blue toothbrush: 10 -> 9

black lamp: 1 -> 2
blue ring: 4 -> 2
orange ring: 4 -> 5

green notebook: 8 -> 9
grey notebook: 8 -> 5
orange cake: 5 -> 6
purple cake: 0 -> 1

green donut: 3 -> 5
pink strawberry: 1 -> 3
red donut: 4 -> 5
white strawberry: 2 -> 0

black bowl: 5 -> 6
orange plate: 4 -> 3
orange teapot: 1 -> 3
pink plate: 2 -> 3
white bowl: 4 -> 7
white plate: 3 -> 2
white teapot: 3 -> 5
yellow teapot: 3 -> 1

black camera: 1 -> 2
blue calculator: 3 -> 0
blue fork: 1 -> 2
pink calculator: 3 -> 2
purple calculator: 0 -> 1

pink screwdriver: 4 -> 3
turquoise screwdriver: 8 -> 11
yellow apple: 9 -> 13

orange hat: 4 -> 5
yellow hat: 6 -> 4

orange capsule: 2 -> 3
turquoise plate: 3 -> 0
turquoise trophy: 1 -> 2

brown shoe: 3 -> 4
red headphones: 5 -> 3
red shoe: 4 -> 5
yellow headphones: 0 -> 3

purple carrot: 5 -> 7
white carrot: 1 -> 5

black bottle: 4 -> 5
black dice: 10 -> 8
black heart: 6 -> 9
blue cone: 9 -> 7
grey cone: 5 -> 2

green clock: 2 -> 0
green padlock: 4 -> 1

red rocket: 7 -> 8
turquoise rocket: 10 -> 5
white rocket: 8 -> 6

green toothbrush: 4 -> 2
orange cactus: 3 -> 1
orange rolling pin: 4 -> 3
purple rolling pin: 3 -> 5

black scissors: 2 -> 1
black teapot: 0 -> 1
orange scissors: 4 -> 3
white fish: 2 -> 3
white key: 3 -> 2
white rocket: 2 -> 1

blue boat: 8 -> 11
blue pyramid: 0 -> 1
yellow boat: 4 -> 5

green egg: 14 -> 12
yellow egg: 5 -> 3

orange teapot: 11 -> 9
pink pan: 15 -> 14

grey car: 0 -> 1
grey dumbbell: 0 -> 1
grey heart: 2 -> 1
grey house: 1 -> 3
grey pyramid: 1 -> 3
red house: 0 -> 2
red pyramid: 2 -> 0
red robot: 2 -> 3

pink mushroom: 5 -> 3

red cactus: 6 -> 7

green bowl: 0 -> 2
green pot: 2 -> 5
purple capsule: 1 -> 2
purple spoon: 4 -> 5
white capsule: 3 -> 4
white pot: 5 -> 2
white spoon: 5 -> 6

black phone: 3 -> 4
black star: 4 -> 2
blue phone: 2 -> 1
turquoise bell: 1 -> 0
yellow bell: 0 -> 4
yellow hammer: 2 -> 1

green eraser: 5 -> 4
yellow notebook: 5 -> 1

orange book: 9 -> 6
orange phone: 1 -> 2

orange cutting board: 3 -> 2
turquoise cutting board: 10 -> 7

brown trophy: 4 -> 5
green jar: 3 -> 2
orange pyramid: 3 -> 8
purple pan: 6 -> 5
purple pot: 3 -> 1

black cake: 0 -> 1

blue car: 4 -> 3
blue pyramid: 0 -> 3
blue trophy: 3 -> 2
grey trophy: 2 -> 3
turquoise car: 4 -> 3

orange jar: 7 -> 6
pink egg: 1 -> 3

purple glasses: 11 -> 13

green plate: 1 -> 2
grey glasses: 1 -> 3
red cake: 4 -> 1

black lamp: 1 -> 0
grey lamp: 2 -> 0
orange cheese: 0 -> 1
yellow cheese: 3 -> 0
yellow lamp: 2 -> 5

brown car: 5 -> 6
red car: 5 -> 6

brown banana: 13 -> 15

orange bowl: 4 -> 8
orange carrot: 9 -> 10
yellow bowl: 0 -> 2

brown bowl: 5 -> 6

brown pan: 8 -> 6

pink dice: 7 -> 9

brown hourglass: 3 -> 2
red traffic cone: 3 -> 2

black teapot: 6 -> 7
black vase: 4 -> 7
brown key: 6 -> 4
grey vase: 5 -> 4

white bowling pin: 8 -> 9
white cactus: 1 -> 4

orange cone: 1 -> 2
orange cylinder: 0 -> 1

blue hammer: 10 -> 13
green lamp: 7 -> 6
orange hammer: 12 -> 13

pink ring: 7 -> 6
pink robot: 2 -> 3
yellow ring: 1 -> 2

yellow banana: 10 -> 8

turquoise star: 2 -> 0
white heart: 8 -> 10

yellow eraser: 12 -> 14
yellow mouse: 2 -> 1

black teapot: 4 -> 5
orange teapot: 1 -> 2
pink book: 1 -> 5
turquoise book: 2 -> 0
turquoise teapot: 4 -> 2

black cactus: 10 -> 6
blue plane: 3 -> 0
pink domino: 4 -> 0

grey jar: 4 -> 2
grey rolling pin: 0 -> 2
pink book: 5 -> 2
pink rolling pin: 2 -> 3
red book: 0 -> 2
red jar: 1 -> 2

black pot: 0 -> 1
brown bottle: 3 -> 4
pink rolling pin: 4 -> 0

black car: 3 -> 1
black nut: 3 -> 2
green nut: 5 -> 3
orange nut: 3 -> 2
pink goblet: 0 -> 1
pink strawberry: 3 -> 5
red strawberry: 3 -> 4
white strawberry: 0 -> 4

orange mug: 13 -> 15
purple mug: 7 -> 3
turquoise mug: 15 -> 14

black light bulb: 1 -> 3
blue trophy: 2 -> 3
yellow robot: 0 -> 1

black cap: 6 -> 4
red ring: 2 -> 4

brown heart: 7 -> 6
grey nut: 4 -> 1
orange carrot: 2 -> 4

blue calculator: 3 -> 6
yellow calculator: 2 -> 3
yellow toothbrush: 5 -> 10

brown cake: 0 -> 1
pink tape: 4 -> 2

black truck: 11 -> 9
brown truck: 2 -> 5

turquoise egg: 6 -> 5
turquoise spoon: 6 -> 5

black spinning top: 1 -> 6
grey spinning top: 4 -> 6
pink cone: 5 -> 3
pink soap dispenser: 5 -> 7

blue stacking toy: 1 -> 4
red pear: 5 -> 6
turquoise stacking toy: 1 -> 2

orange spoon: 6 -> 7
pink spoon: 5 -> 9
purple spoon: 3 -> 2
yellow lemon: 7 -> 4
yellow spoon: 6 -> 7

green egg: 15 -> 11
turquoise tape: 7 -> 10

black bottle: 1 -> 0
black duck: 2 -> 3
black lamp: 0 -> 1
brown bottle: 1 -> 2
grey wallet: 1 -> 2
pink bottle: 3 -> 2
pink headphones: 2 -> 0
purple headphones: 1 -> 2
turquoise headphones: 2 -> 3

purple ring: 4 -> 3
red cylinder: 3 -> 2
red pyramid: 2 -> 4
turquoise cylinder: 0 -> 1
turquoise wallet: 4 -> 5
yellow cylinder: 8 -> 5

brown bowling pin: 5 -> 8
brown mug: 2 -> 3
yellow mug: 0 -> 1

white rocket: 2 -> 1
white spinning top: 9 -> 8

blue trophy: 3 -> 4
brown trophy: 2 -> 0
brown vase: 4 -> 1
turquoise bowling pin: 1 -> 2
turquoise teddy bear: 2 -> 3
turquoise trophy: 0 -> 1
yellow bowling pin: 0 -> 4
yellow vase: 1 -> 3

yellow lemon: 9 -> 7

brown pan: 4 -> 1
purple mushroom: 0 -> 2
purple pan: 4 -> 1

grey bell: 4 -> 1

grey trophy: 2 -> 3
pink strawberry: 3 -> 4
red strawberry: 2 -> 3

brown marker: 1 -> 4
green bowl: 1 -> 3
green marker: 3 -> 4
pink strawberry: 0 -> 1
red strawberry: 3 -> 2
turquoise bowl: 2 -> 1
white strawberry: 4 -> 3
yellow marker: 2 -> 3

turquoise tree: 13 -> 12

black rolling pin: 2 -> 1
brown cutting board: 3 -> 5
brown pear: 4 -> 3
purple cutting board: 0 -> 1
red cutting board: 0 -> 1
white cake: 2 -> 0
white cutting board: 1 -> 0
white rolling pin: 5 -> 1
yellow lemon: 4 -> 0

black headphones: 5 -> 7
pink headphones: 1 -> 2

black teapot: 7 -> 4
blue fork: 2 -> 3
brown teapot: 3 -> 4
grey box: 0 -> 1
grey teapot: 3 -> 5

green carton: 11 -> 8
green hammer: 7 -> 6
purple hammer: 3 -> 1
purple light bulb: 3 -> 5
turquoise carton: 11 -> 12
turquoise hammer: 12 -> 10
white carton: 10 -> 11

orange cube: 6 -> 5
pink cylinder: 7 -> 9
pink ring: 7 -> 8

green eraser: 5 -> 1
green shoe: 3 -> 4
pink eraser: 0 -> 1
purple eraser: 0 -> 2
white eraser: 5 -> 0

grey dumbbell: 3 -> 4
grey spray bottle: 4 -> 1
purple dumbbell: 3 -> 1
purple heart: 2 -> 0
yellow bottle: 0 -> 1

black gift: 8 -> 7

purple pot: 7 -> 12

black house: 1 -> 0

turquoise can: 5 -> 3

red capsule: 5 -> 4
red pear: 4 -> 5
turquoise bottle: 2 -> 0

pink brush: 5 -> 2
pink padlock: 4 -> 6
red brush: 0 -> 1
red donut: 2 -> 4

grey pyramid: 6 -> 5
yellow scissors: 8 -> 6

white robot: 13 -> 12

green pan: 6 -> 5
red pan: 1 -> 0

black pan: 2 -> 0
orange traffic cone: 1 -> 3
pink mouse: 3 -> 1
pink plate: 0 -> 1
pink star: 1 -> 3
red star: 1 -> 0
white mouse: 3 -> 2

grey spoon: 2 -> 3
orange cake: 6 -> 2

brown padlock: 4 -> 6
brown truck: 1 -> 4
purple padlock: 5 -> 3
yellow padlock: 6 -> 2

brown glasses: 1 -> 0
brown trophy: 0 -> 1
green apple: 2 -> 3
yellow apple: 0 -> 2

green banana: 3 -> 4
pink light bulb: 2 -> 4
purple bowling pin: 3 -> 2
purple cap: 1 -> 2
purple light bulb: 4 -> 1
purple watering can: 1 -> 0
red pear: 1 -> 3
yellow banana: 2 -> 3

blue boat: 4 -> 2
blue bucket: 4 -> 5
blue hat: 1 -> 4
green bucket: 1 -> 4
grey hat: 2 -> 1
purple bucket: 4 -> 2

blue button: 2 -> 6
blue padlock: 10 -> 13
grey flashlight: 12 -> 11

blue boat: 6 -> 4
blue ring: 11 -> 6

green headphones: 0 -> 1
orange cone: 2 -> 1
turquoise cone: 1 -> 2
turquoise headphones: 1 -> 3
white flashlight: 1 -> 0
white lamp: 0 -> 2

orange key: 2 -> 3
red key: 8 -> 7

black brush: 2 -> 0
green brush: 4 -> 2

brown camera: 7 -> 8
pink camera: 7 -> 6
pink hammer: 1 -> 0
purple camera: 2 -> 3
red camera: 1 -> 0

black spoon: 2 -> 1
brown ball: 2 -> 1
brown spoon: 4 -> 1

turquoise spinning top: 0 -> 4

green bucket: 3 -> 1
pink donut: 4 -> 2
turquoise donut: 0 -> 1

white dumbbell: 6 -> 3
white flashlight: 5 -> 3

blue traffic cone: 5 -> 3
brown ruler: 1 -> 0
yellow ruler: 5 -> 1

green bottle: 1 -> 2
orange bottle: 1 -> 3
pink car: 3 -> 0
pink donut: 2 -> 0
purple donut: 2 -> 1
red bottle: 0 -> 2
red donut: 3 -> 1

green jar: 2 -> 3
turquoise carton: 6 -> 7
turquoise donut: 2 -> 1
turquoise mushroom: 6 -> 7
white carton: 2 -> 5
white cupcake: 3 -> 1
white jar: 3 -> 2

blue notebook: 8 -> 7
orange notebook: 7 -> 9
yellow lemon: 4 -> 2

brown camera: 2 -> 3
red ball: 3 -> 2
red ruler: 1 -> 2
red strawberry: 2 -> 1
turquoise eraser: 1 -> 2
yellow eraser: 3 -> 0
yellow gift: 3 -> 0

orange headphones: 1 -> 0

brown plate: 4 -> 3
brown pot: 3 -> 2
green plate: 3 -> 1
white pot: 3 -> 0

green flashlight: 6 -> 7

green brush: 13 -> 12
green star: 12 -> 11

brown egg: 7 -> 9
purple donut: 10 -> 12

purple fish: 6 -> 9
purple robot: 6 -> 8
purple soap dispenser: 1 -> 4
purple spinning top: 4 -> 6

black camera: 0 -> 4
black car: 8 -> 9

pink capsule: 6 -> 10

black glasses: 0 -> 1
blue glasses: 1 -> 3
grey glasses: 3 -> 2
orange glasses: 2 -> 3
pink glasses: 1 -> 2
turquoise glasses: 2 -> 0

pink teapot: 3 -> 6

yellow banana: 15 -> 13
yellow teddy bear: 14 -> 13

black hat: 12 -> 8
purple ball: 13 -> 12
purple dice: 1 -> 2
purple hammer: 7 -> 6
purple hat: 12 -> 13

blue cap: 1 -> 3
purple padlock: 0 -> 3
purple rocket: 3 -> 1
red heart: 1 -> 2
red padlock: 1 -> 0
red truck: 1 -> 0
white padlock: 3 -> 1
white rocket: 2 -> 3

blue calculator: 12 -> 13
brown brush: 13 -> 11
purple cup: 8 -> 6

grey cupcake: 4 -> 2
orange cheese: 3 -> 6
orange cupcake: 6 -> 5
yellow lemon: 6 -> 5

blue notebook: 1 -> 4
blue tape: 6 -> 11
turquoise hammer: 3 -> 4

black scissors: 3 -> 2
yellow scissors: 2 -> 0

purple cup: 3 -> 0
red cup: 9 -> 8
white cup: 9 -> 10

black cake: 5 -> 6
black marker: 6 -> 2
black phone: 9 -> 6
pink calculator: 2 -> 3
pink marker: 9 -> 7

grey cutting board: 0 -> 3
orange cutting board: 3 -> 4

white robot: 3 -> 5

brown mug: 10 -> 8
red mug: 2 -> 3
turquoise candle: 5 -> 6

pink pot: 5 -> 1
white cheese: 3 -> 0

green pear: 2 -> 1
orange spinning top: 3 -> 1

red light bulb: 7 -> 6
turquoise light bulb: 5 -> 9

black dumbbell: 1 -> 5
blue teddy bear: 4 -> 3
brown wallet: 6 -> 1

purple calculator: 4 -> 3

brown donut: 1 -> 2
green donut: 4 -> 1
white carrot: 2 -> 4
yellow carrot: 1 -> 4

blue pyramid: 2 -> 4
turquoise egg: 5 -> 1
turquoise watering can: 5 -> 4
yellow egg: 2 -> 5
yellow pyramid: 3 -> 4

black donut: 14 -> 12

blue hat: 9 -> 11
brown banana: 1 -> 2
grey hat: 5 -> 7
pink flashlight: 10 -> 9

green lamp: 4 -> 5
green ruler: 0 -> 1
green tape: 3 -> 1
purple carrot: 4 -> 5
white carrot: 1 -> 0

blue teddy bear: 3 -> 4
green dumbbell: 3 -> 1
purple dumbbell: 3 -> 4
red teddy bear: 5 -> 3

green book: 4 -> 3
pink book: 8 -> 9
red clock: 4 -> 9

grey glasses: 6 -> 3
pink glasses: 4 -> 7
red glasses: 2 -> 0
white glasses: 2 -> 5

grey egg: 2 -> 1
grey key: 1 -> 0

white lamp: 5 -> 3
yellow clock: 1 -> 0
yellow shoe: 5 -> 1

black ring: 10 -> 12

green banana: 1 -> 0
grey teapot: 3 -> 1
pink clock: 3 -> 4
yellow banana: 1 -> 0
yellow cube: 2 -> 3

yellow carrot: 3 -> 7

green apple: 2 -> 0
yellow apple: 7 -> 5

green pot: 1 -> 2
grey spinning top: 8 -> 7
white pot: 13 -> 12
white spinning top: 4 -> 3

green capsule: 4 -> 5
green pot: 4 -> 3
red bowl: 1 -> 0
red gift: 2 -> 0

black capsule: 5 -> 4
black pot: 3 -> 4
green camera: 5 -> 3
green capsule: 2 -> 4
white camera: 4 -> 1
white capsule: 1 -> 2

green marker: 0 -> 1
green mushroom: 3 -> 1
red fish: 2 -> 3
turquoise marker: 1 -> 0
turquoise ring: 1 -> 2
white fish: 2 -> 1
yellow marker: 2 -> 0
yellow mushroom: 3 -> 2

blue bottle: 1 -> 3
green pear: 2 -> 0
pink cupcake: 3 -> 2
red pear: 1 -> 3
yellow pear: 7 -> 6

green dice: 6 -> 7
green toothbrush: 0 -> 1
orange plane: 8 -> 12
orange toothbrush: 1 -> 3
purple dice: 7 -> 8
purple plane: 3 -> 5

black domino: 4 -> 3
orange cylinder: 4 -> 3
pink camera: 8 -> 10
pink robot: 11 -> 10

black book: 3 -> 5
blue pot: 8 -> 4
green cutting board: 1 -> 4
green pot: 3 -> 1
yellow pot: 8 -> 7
-=-=-=-=-
#### Task instructions:
Using the records above, write out exactly the lines between the one holding "turquoise hammer: 3 -> 4" and the one holding "turquoise watering can: 5 -> 4", inclusive; leave everything else out.

#### Answer section:
turquoise hammer: 3 -> 4

black scissors: 3 -> 2
yellow scissors: 2 -> 0

purple cup: 3 -> 0
red cup: 9 -> 8
white cup: 9 -> 10

black cake: 5 -> 6
black marker: 6 -> 2
black phone: 9 -> 6
pink calculator: 2 -> 3
pink marker: 9 -> 7

grey cutting board: 0 -> 3
orange cutting board: 3 -> 4

white robot: 3 -> 5

brown mug: 10 -> 8
red mug: 2 -> 3
turquoise candle: 5 -> 6

pink pot: 5 -> 1
white cheese: 3 -> 0

green pear: 2 -> 1
orange spinning top: 3 -> 1

red light bulb: 7 -> 6
turquoise light bulb: 5 -> 9

black dumbbell: 1 -> 5
blue teddy bear: 4 -> 3
brown wallet: 6 -> 1

purple calculator: 4 -> 3

brown donut: 1 -> 2
green donut: 4 -> 1
white carrot: 2 -> 4
yellow carrot: 1 -> 4

blue pyramid: 2 -> 4
turquoise egg: 5 -> 1
turquoise watering can: 5 -> 4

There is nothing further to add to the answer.